ACTIVITY: Using the records below, reproduce exactly the lines from the one containing "J1 pin 1: NET17 -> GND" through the end, and nothing more; skip the images.
-------- DATA IN THIS EXERCISE --------
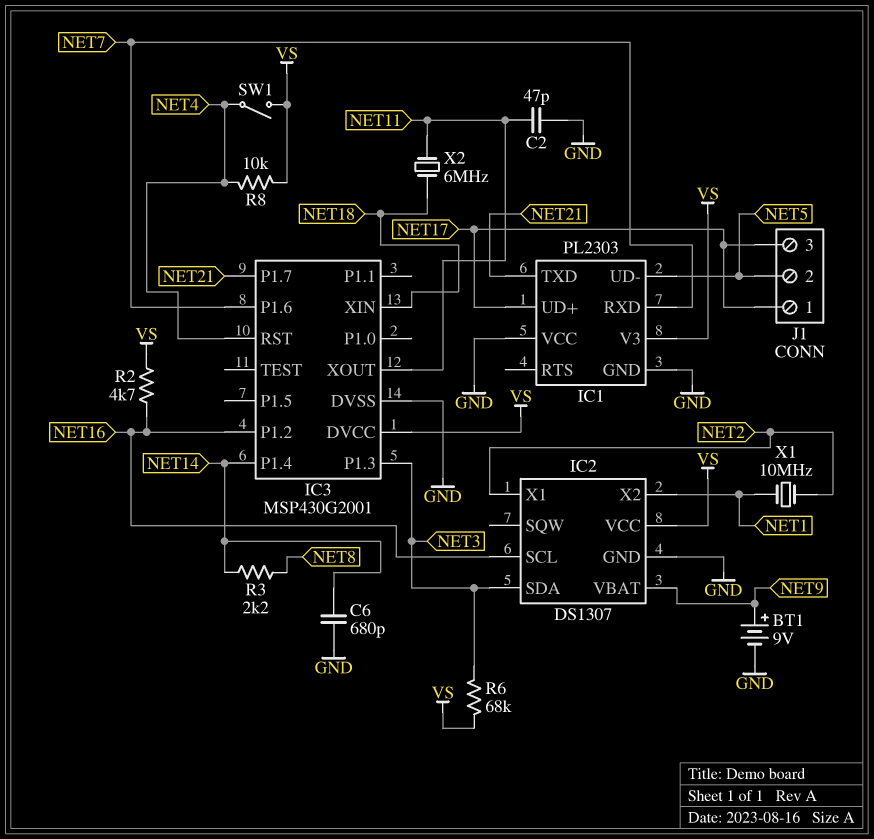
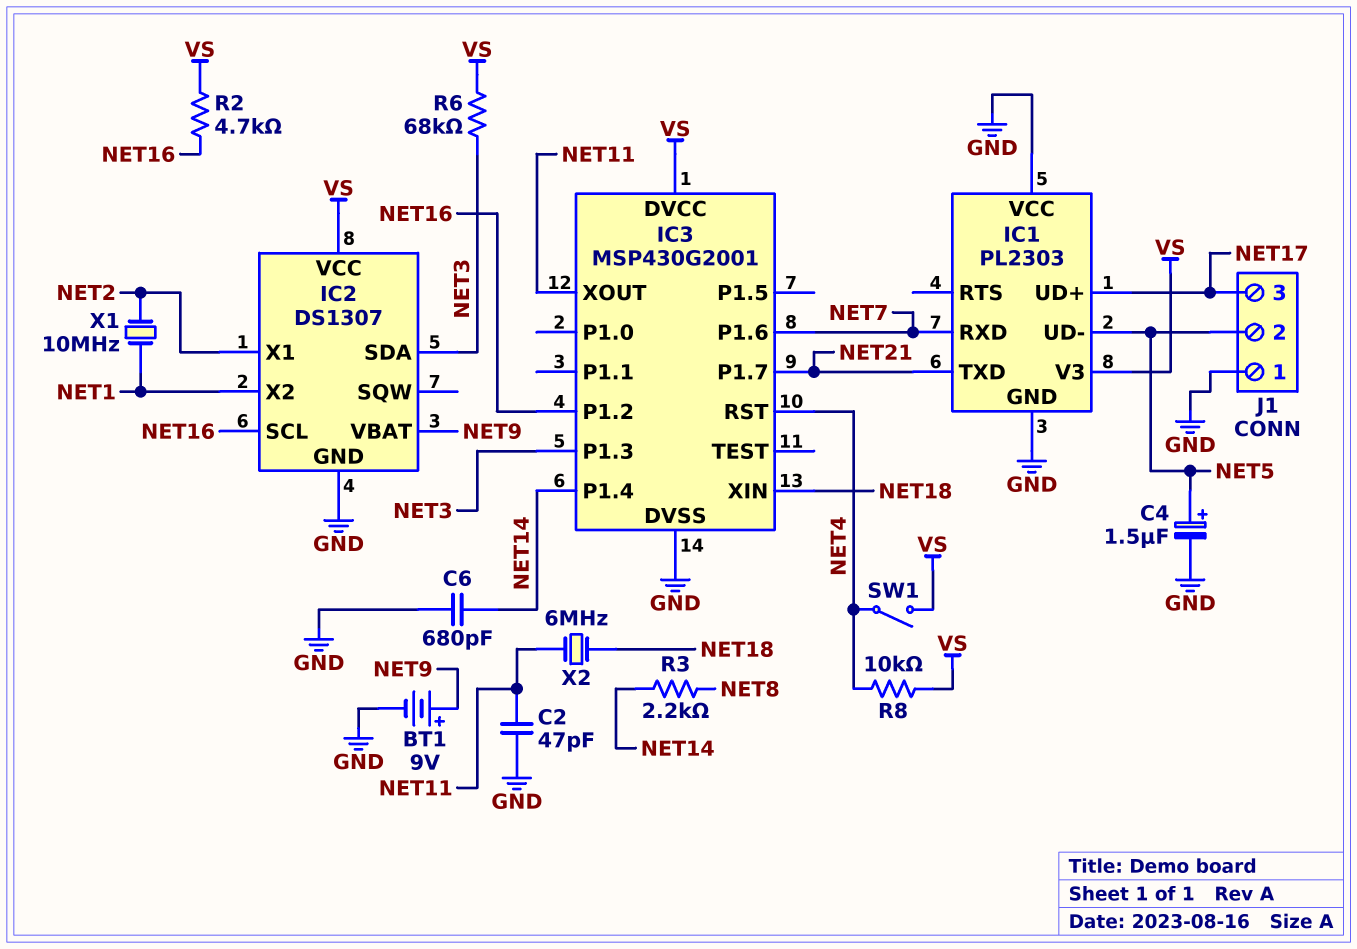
C4: none -> 1.5uF (plus NET5, minus GND)
J1 pin 1: NET17 -> GND

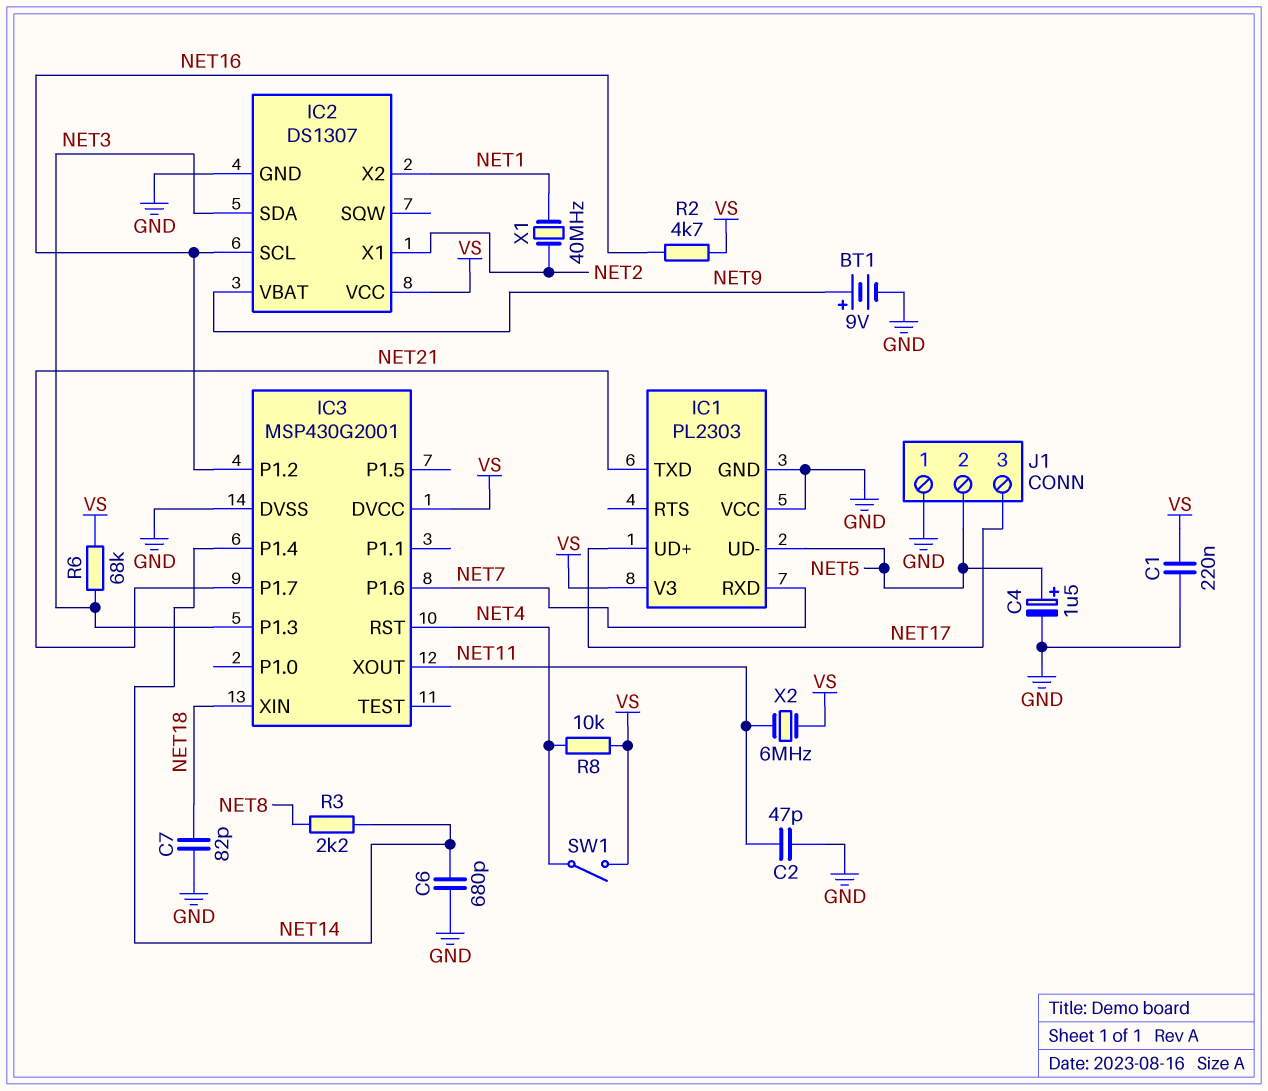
C1: none -> 220nF (GND, VS)
C7: none -> 82pF (GND, NET18)
X1: 10MHz (NET1, NET2) -> 40MHz (NET1, NET2)
X2: 6MHz (NET11, NET18) -> 6MHz (NET11, VS)

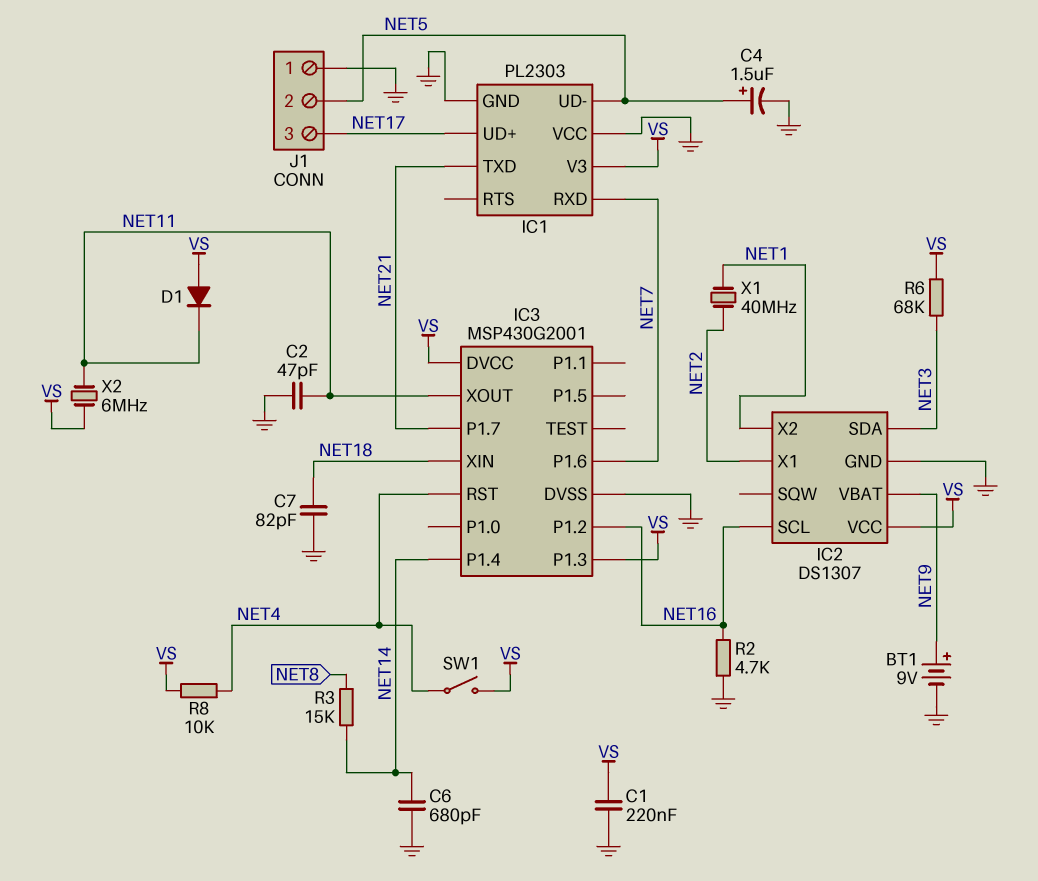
D1: none -> diode (A VS, K NET11)
IC3 pin P1.3: NET3 -> VS
R2: 4.7k (NET16, VS) -> 4.7k (GND, NET16)
R3: 2.2k (NET8, NET14) -> 15k (NET8, NET14)

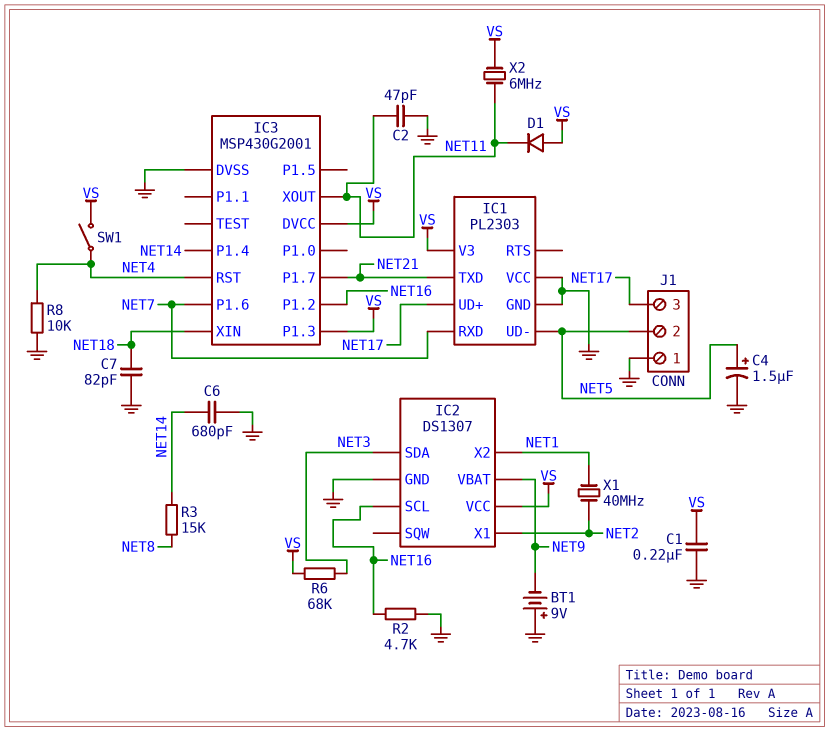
BT1: 9V (plus NET9, minus GND) -> 9V (plus GND, minus NET9)
R8: 10k (NET4, VS) -> 10k (GND, NET4)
--------
EXERCISE RESPONSE:
J1 pin 1: NET17 -> GND

C1: none -> 220nF (GND, VS)
C7: none -> 82pF (GND, NET18)
X1: 10MHz (NET1, NET2) -> 40MHz (NET1, NET2)
X2: 6MHz (NET11, NET18) -> 6MHz (NET11, VS)

D1: none -> diode (A VS, K NET11)
IC3 pin P1.3: NET3 -> VS
R2: 4.7k (NET16, VS) -> 4.7k (GND, NET16)
R3: 2.2k (NET8, NET14) -> 15k (NET8, NET14)

BT1: 9V (plus NET9, minus GND) -> 9V (plus GND, minus NET9)
R8: 10k (NET4, VS) -> 10k (GND, NET4)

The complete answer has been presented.